> _Exercise prompt_: Exact reproduction of the data is required, with images excluded.

> _Given material_:
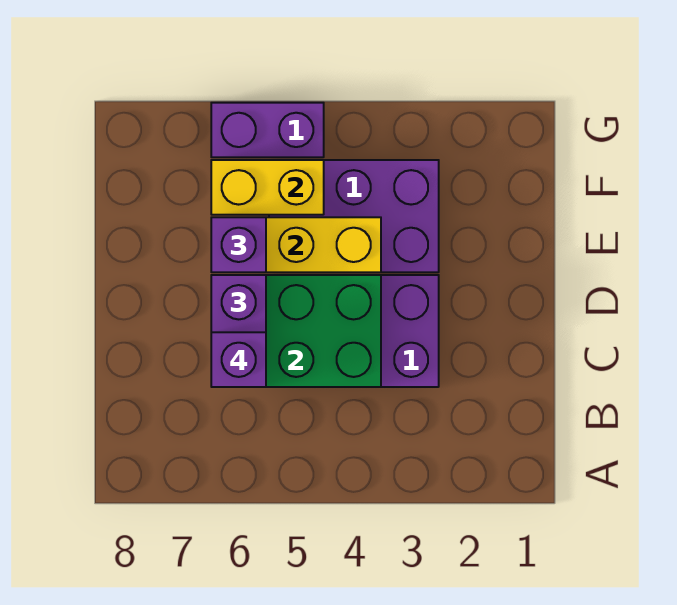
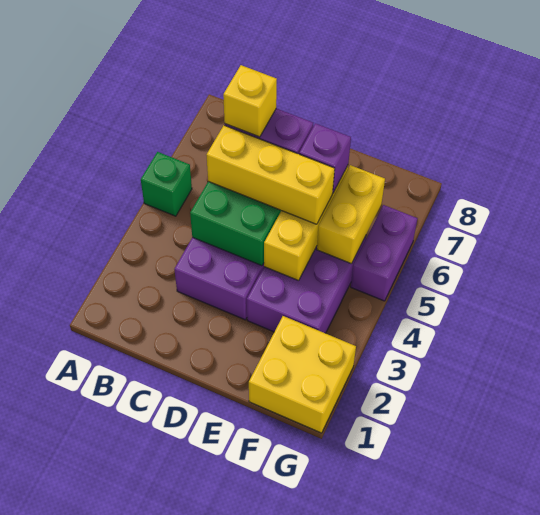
none -> green brick A5 level 1
none -> yellow brick C5:E5 level 3
purple brick C6 level 4 -> yellow brick C6 level 4
none -> yellow brick F1:G2 level 1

> _Result of the exercise_:
none -> green brick A5 level 1
none -> yellow brick C5:E5 level 3
purple brick C6 level 4 -> yellow brick C6 level 4
none -> yellow brick F1:G2 level 1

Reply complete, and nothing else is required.